TASK STATEMENT.
Repeat all entries word for word; skip images.

Dataset items:

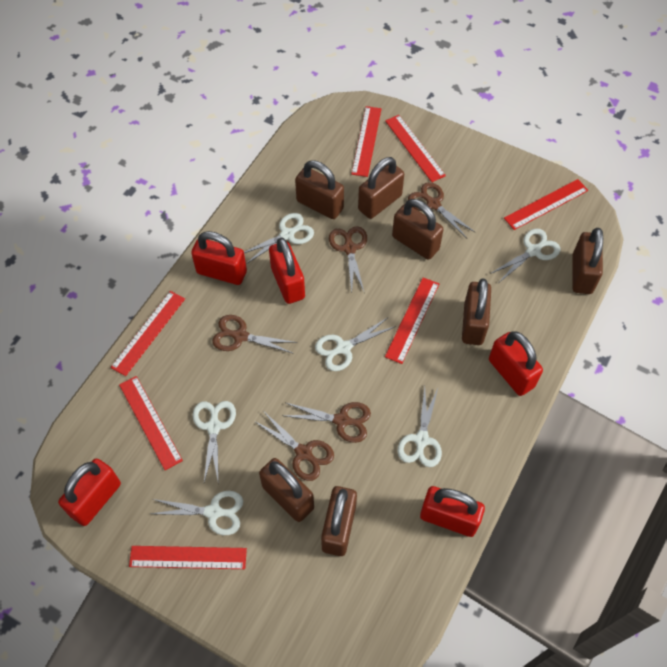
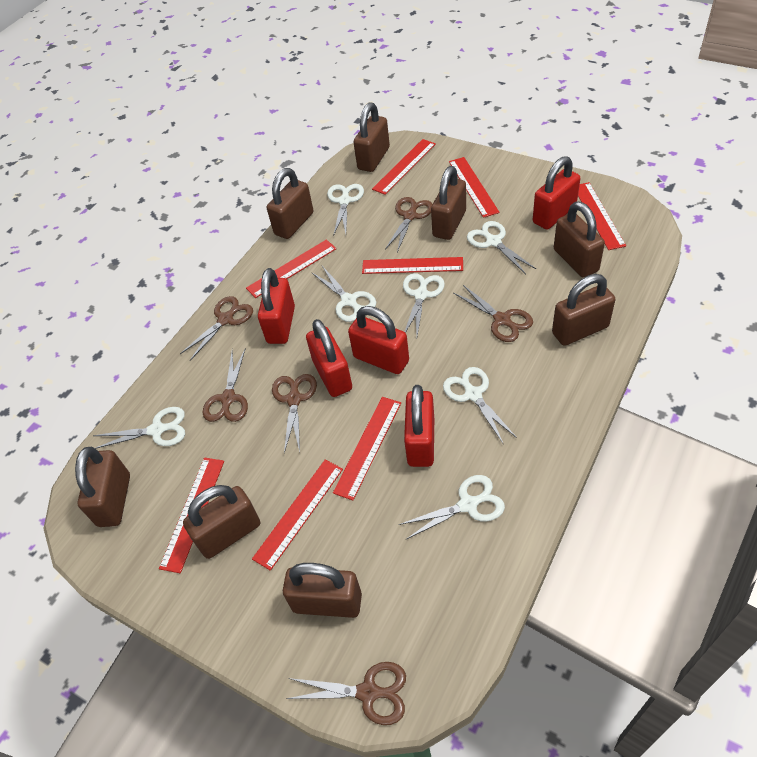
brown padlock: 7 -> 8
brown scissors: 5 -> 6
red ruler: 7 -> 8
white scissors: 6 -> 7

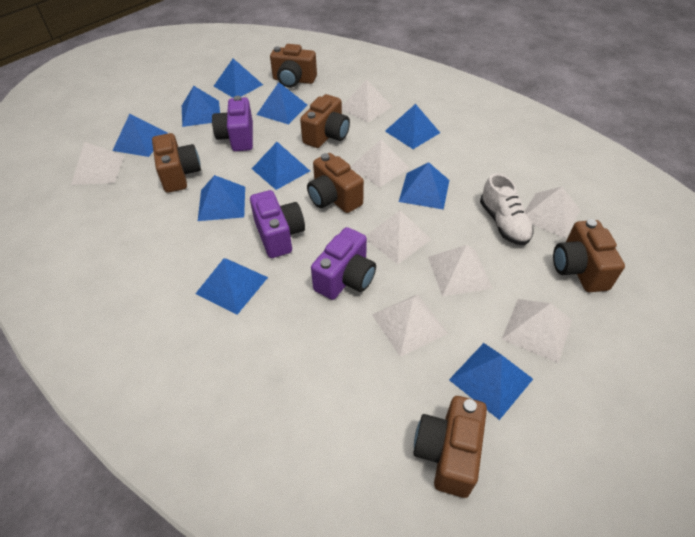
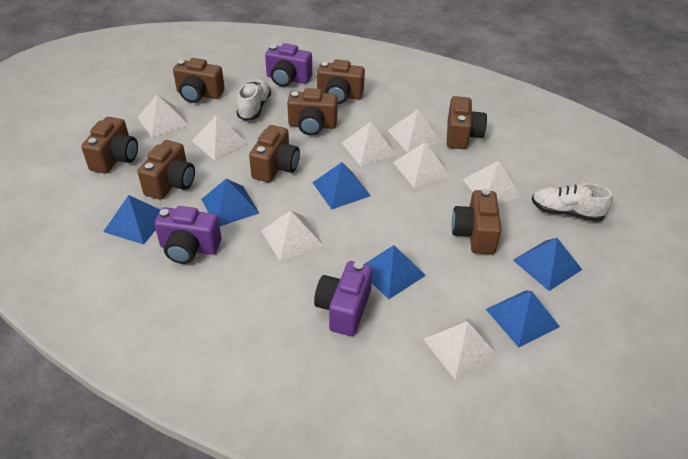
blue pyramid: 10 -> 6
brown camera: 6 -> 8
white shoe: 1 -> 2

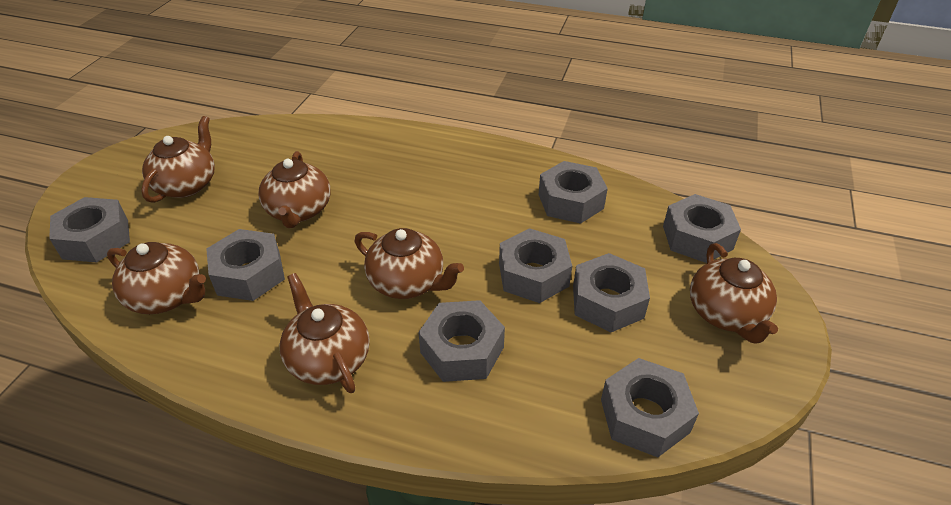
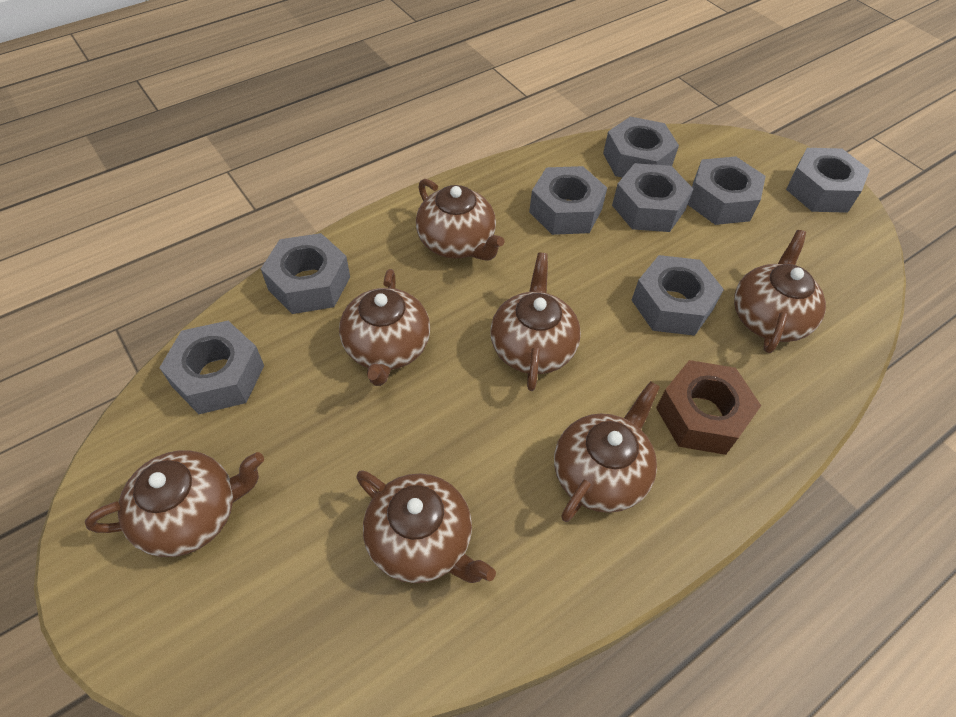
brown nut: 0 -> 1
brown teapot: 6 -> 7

EXPECTED ANSWER.
brown padlock: 7 -> 8
brown scissors: 5 -> 6
red ruler: 7 -> 8
white scissors: 6 -> 7

blue pyramid: 10 -> 6
brown camera: 6 -> 8
white shoe: 1 -> 2

brown nut: 0 -> 1
brown teapot: 6 -> 7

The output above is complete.